Retype the records below exactly as they appear.

*** Begin section ***

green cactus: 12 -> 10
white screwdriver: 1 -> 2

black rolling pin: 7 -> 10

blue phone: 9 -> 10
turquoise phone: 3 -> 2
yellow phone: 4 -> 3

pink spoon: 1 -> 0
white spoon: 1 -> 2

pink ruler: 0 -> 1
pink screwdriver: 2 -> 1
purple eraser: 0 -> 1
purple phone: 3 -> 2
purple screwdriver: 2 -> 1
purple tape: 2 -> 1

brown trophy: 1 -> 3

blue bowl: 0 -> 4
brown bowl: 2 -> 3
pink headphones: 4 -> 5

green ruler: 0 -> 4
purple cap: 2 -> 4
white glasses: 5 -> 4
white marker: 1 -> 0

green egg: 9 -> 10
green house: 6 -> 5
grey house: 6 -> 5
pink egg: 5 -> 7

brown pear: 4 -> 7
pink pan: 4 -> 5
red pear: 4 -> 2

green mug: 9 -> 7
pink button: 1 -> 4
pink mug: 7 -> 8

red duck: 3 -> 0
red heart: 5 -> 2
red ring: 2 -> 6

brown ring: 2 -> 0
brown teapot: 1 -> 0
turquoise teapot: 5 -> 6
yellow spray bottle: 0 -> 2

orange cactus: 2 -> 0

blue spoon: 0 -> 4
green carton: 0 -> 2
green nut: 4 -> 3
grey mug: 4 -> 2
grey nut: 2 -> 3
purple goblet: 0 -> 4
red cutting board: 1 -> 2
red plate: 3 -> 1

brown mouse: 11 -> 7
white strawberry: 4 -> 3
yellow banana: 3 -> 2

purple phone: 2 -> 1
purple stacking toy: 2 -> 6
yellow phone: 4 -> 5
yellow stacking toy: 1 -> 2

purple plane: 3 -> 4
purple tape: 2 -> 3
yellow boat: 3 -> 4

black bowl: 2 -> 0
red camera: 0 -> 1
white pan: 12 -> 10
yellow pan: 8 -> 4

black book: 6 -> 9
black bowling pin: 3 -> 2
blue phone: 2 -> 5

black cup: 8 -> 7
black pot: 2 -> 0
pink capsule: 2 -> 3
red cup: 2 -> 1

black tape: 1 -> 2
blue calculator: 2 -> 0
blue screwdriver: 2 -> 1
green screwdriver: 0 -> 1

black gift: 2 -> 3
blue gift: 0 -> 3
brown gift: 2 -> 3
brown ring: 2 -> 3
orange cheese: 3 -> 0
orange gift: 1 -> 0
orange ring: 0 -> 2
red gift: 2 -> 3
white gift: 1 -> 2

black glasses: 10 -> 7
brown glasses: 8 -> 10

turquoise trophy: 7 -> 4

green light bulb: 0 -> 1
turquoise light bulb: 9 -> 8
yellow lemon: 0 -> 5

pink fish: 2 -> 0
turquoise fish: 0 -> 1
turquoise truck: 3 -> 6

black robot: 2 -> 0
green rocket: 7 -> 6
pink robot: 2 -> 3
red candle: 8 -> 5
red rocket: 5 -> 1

*** End section ***

# RESPONSE
green cactus: 12 -> 10
white screwdriver: 1 -> 2

black rolling pin: 7 -> 10

blue phone: 9 -> 10
turquoise phone: 3 -> 2
yellow phone: 4 -> 3

pink spoon: 1 -> 0
white spoon: 1 -> 2

pink ruler: 0 -> 1
pink screwdriver: 2 -> 1
purple eraser: 0 -> 1
purple phone: 3 -> 2
purple screwdriver: 2 -> 1
purple tape: 2 -> 1

brown trophy: 1 -> 3

blue bowl: 0 -> 4
brown bowl: 2 -> 3
pink headphones: 4 -> 5

green ruler: 0 -> 4
purple cap: 2 -> 4
white glasses: 5 -> 4
white marker: 1 -> 0

green egg: 9 -> 10
green house: 6 -> 5
grey house: 6 -> 5
pink egg: 5 -> 7

brown pear: 4 -> 7
pink pan: 4 -> 5
red pear: 4 -> 2

green mug: 9 -> 7
pink button: 1 -> 4
pink mug: 7 -> 8

red duck: 3 -> 0
red heart: 5 -> 2
red ring: 2 -> 6

brown ring: 2 -> 0
brown teapot: 1 -> 0
turquoise teapot: 5 -> 6
yellow spray bottle: 0 -> 2

orange cactus: 2 -> 0

blue spoon: 0 -> 4
green carton: 0 -> 2
green nut: 4 -> 3
grey mug: 4 -> 2
grey nut: 2 -> 3
purple goblet: 0 -> 4
red cutting board: 1 -> 2
red plate: 3 -> 1

brown mouse: 11 -> 7
white strawberry: 4 -> 3
yellow banana: 3 -> 2

purple phone: 2 -> 1
purple stacking toy: 2 -> 6
yellow phone: 4 -> 5
yellow stacking toy: 1 -> 2

purple plane: 3 -> 4
purple tape: 2 -> 3
yellow boat: 3 -> 4

black bowl: 2 -> 0
red camera: 0 -> 1
white pan: 12 -> 10
yellow pan: 8 -> 4

black book: 6 -> 9
black bowling pin: 3 -> 2
blue phone: 2 -> 5

black cup: 8 -> 7
black pot: 2 -> 0
pink capsule: 2 -> 3
red cup: 2 -> 1

black tape: 1 -> 2
blue calculator: 2 -> 0
blue screwdriver: 2 -> 1
green screwdriver: 0 -> 1

black gift: 2 -> 3
blue gift: 0 -> 3
brown gift: 2 -> 3
brown ring: 2 -> 3
orange cheese: 3 -> 0
orange gift: 1 -> 0
orange ring: 0 -> 2
red gift: 2 -> 3
white gift: 1 -> 2

black glasses: 10 -> 7
brown glasses: 8 -> 10

turquoise trophy: 7 -> 4

green light bulb: 0 -> 1
turquoise light bulb: 9 -> 8
yellow lemon: 0 -> 5

pink fish: 2 -> 0
turquoise fish: 0 -> 1
turquoise truck: 3 -> 6

black robot: 2 -> 0
green rocket: 7 -> 6
pink robot: 2 -> 3
red candle: 8 -> 5
red rocket: 5 -> 1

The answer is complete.